- YOUR INSTRUCTIONS -
Repeat only the stretch of lines below that runs from the line with "(287, 518) = (282, 397): purple" through the line with "(393, 197) = (676, 398): pink domino -> none", unaltered.

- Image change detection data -
+++++

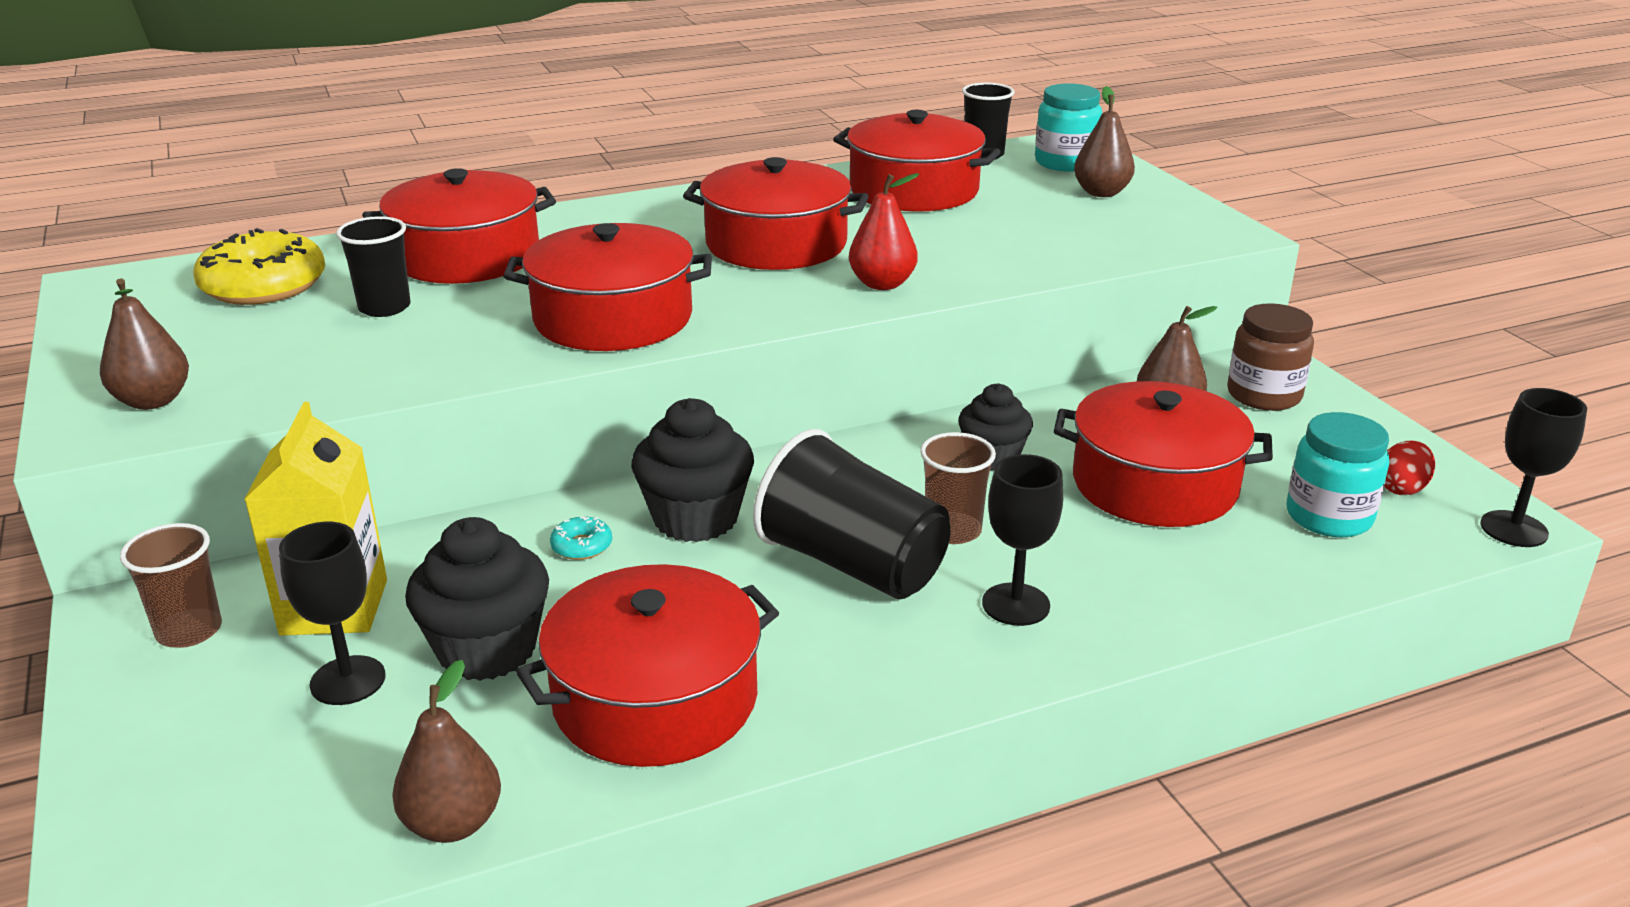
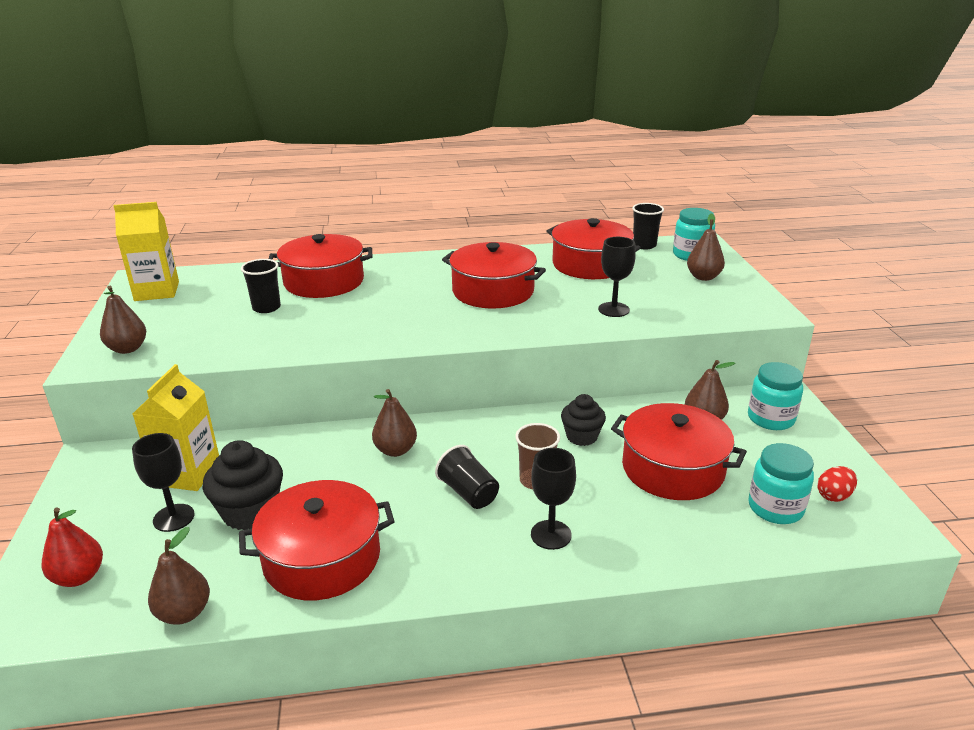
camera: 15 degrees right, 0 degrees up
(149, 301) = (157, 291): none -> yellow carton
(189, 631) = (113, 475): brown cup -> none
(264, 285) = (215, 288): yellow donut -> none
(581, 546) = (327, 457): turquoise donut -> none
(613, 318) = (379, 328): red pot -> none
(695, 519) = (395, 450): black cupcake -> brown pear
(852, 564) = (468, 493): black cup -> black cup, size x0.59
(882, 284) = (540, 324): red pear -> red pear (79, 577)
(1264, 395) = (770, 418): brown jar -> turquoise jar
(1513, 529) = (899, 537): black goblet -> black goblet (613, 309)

+++++

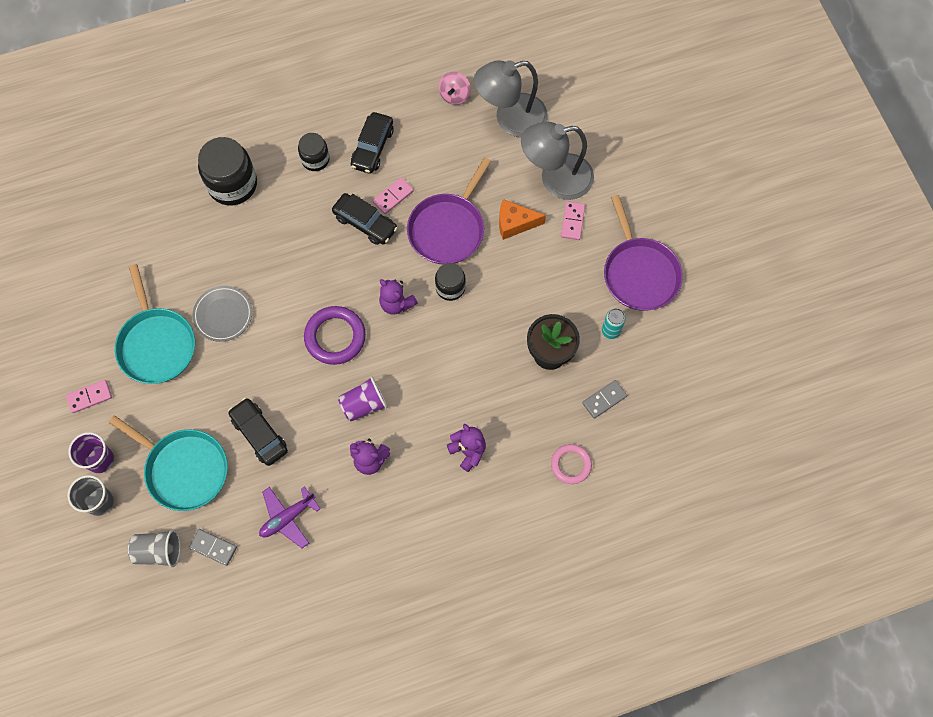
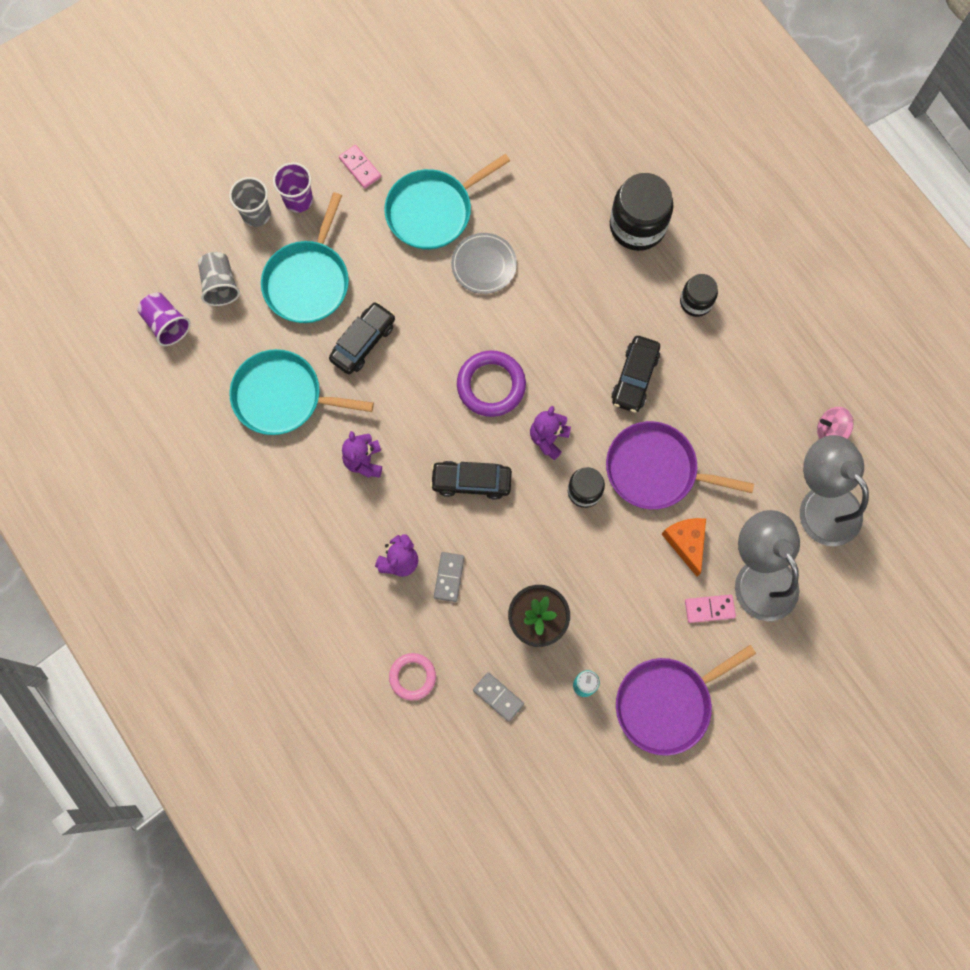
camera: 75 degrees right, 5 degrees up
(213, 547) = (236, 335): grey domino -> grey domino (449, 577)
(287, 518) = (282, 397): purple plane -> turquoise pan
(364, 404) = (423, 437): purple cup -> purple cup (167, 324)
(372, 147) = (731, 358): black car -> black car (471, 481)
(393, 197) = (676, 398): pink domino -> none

+++++

- REPLY TO THE EXERCISE -
(287, 518) = (282, 397): purple plane -> turquoise pan
(364, 404) = (423, 437): purple cup -> purple cup (167, 324)
(372, 147) = (731, 358): black car -> black car (471, 481)
(393, 197) = (676, 398): pink domino -> none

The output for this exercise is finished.